Work order ::
Gather all lines in the data that hold the string "RFID".
Segment Open
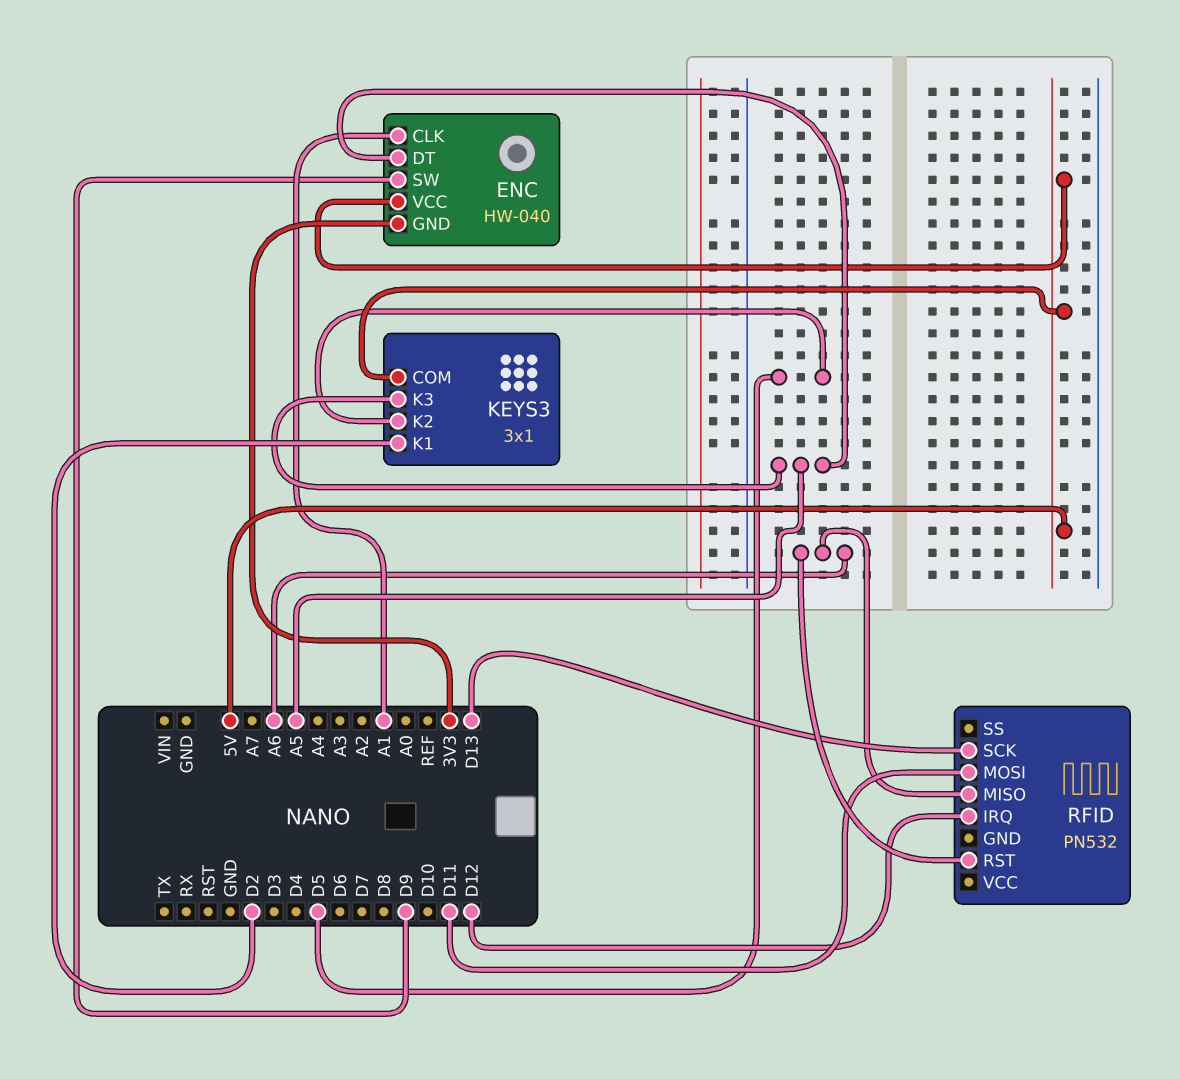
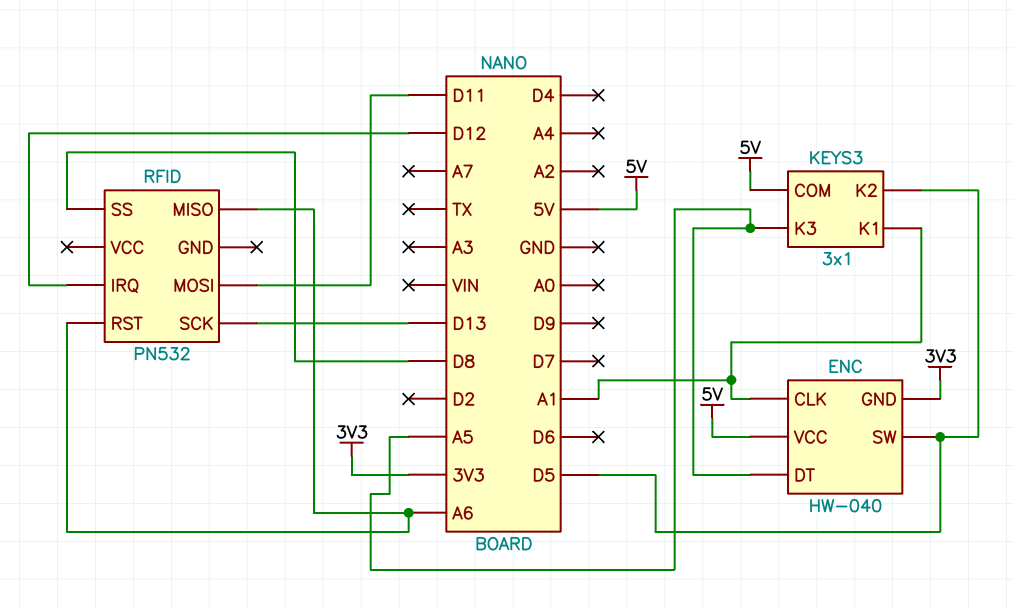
ENC pin SW: D9 -> D5
KEYS3 pin K1: D2 -> A1
RFID pin SS: none -> D8

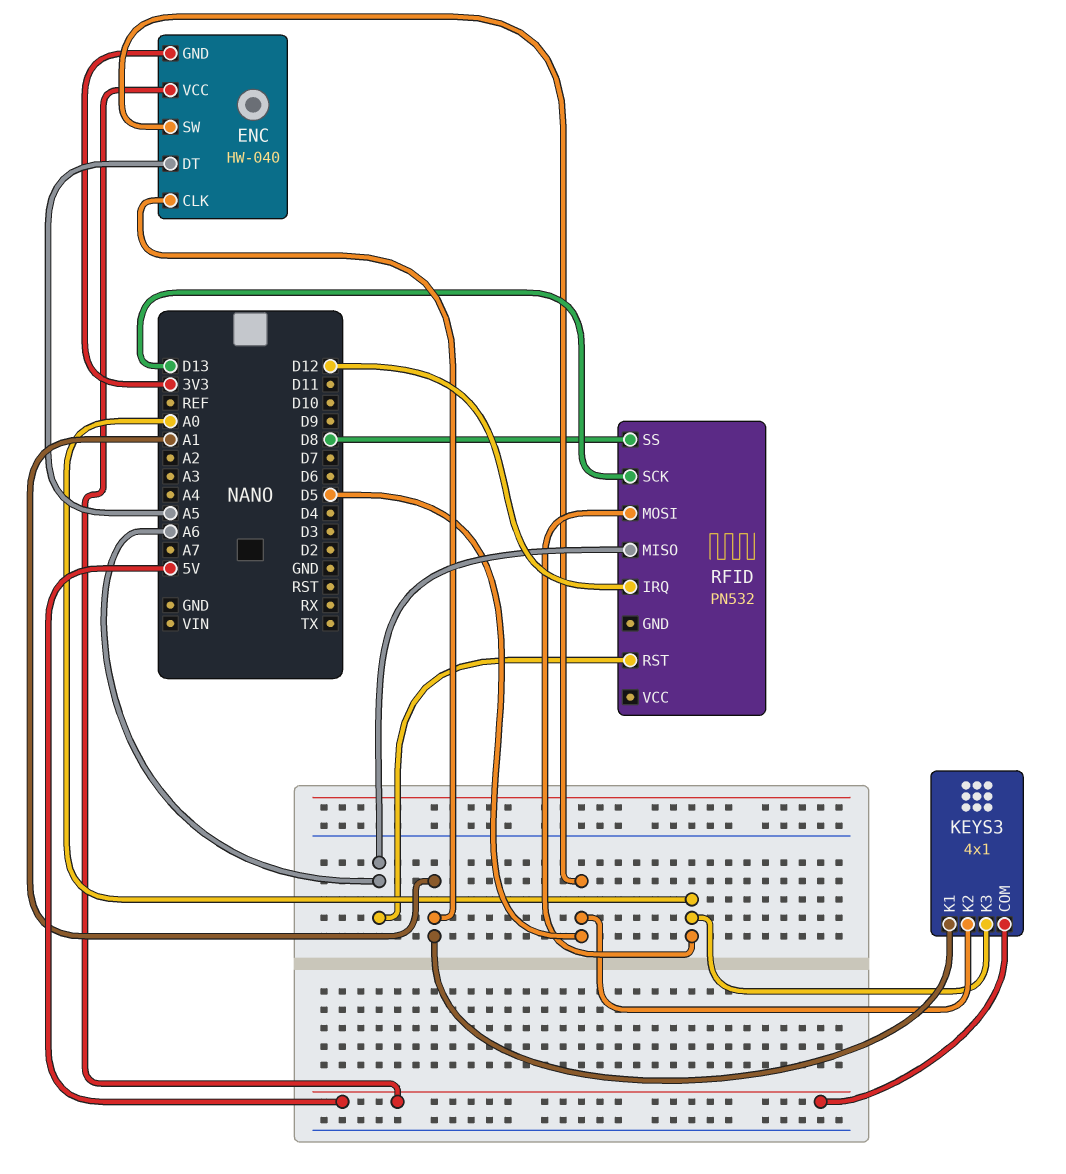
KEYS3: 3x1 -> 4x1
KEYS3 pin K3: A5 -> A0
RFID pin MOSI: D11 -> A0

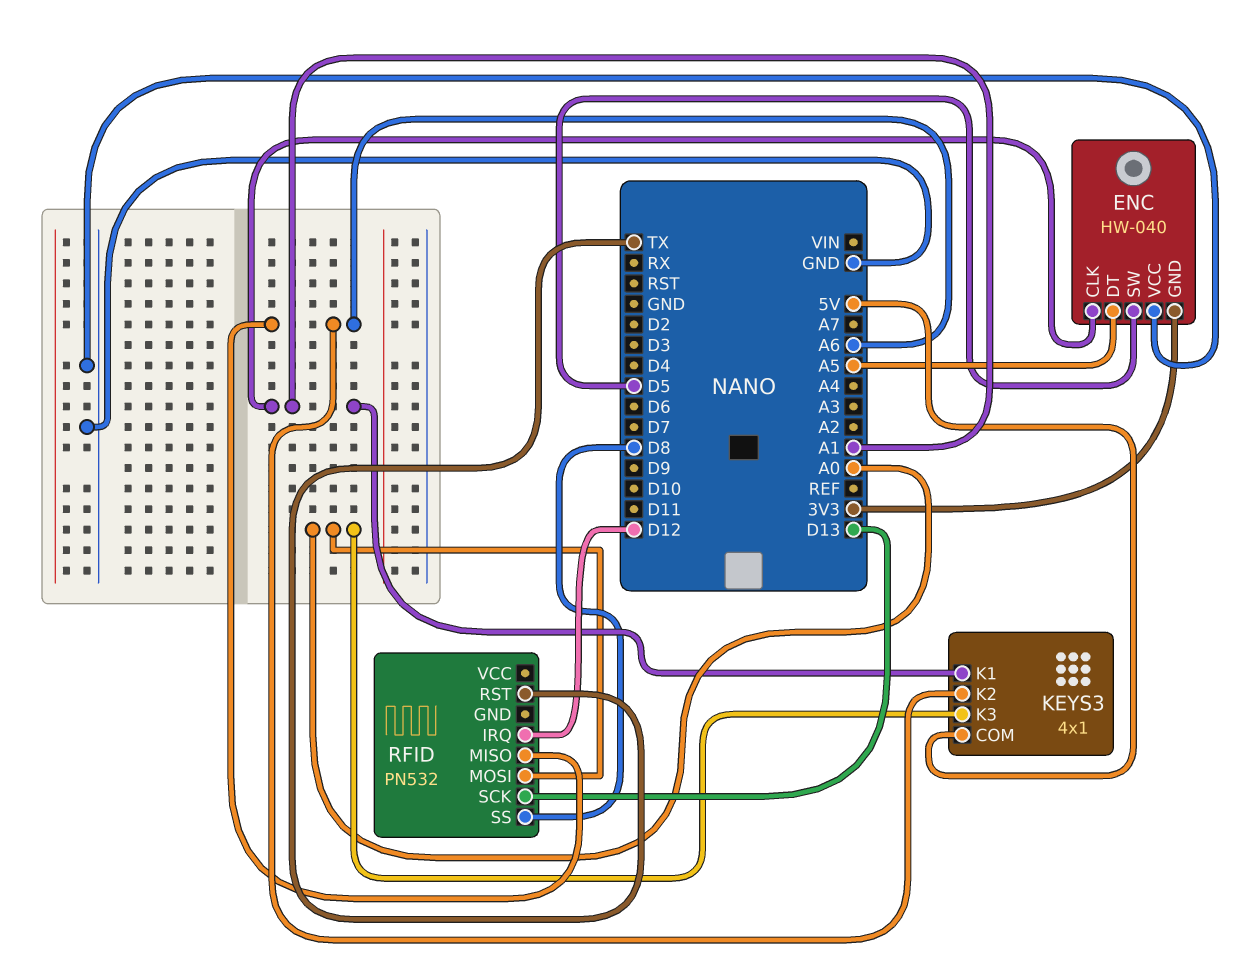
ENC pin VCC: 5V -> GND
KEYS3 pin K2: D5 -> A6
RFID pin RST: A6 -> TX

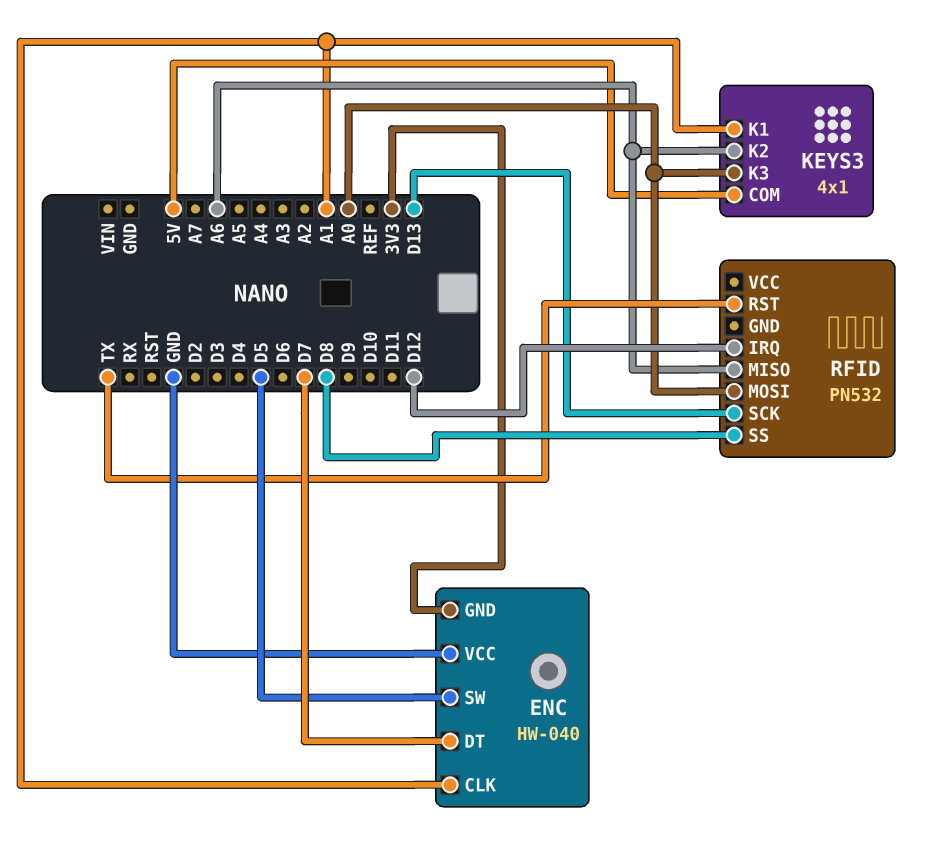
ENC pin DT: A5 -> D7

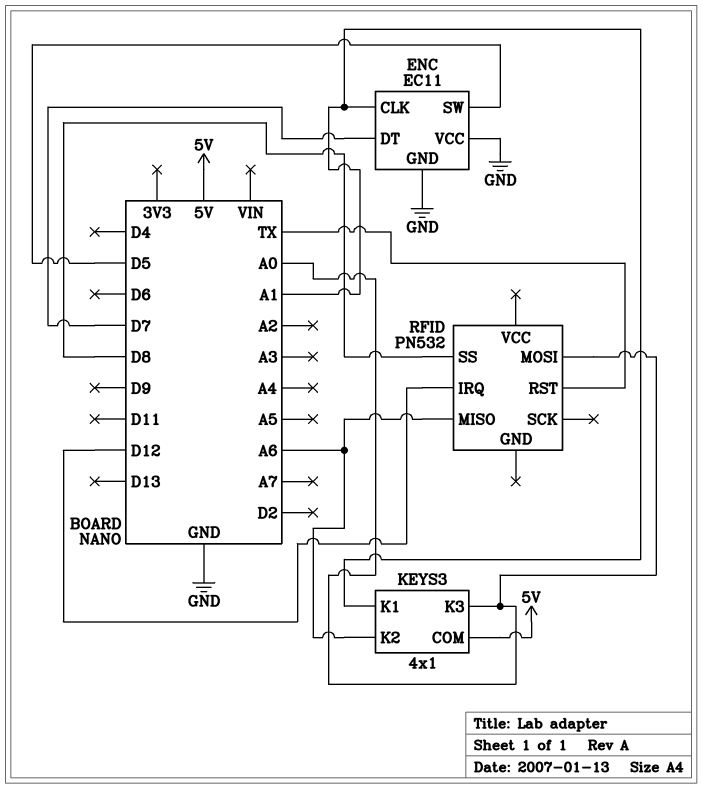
ENC: HW-040 -> EC11
ENC pin GND: 3V3 -> GND
RFID pin SCK: D13 -> none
Segment Closed
Answer box ::
RFID pin SS: none -> D8
RFID pin MOSI: D11 -> A0
RFID pin RST: A6 -> TX
RFID pin SCK: D13 -> none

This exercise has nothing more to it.